• **Task**:
All entries below are to be reproduced precisely as they stand, without the pictures.

Data records
━━━━
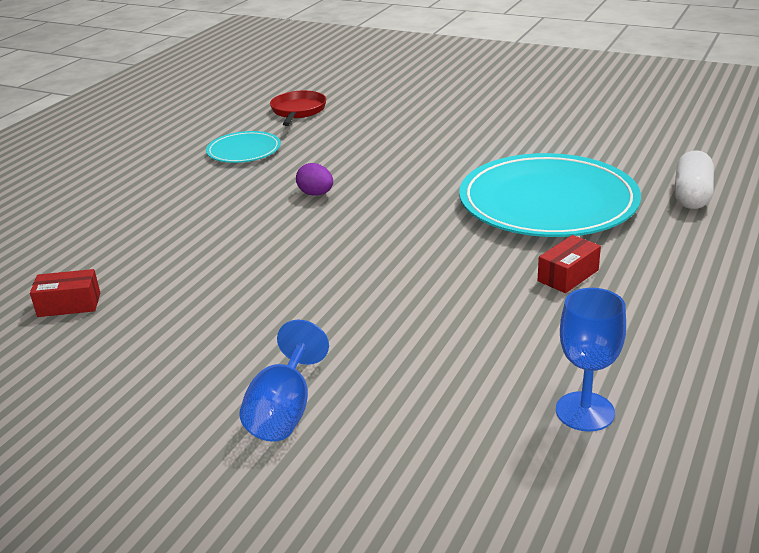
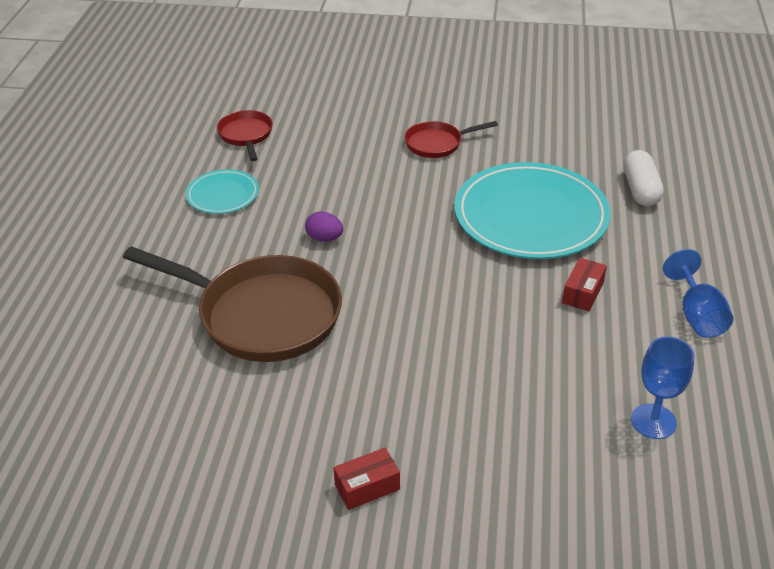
camera: 20 degrees left, 10 degrees up
red box [30,269,100,317] -> red box moved to [333,448,400,510]
blue goblet [239,320,329,442] -> blue goblet moved to [663,249,733,338]
none -> brown pan [123,246,342,362]
none -> red pan [404,121,498,158]

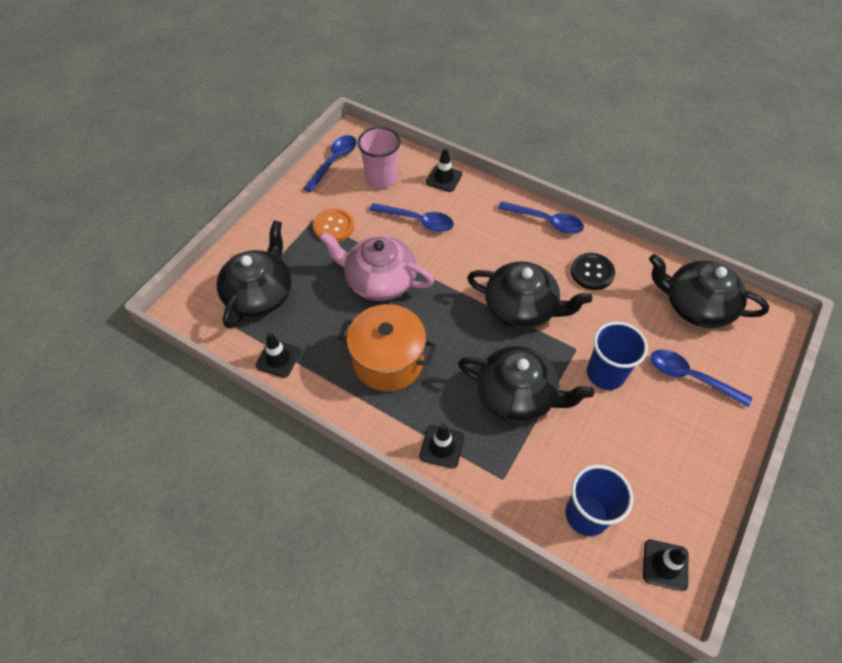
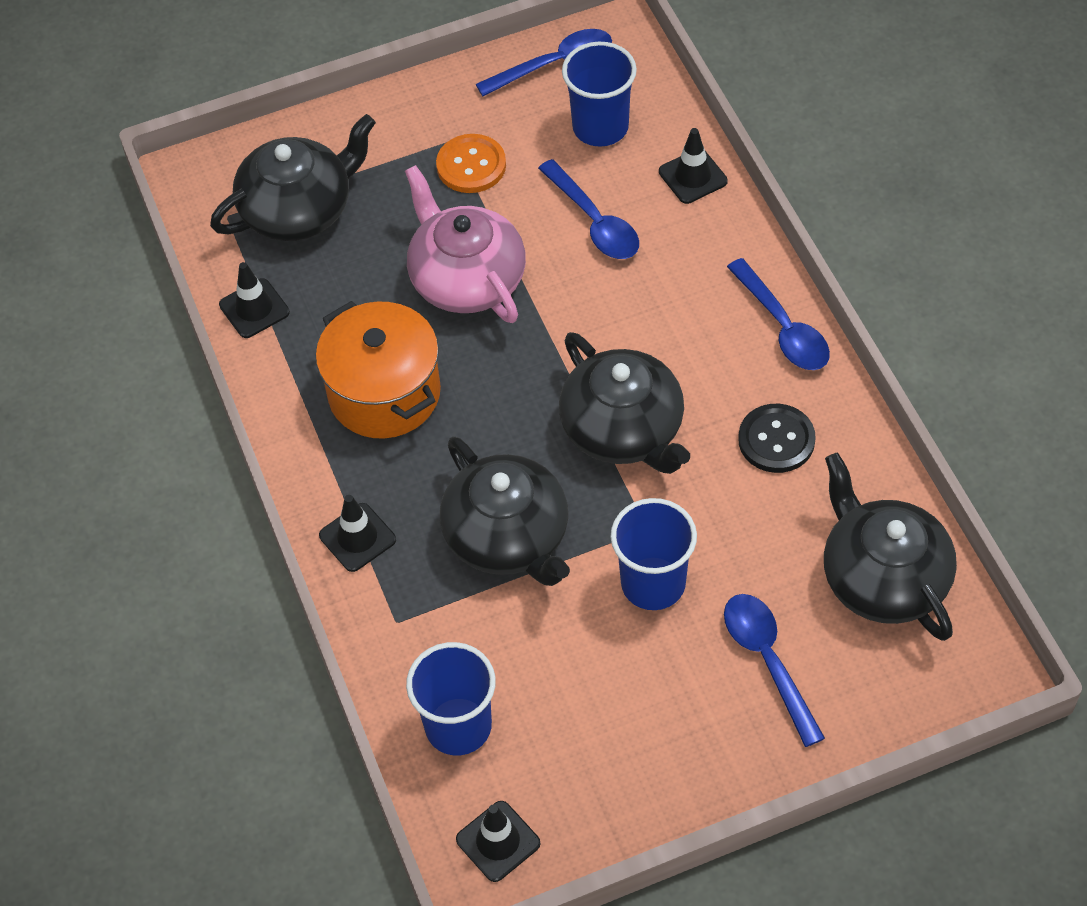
camera: 40 degrees right, 0 degrees up
pink cup [357,127,401,188] -> blue cup [562,42,637,147]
━━━━
• **Solution below**:
camera: 20 degrees left, 10 degrees up
red box [30,269,100,317] -> red box moved to [333,448,400,510]
blue goblet [239,320,329,442] -> blue goblet moved to [663,249,733,338]
none -> brown pan [123,246,342,362]
none -> red pan [404,121,498,158]

camera: 40 degrees right, 0 degrees up
pink cup [357,127,401,188] -> blue cup [562,42,637,147]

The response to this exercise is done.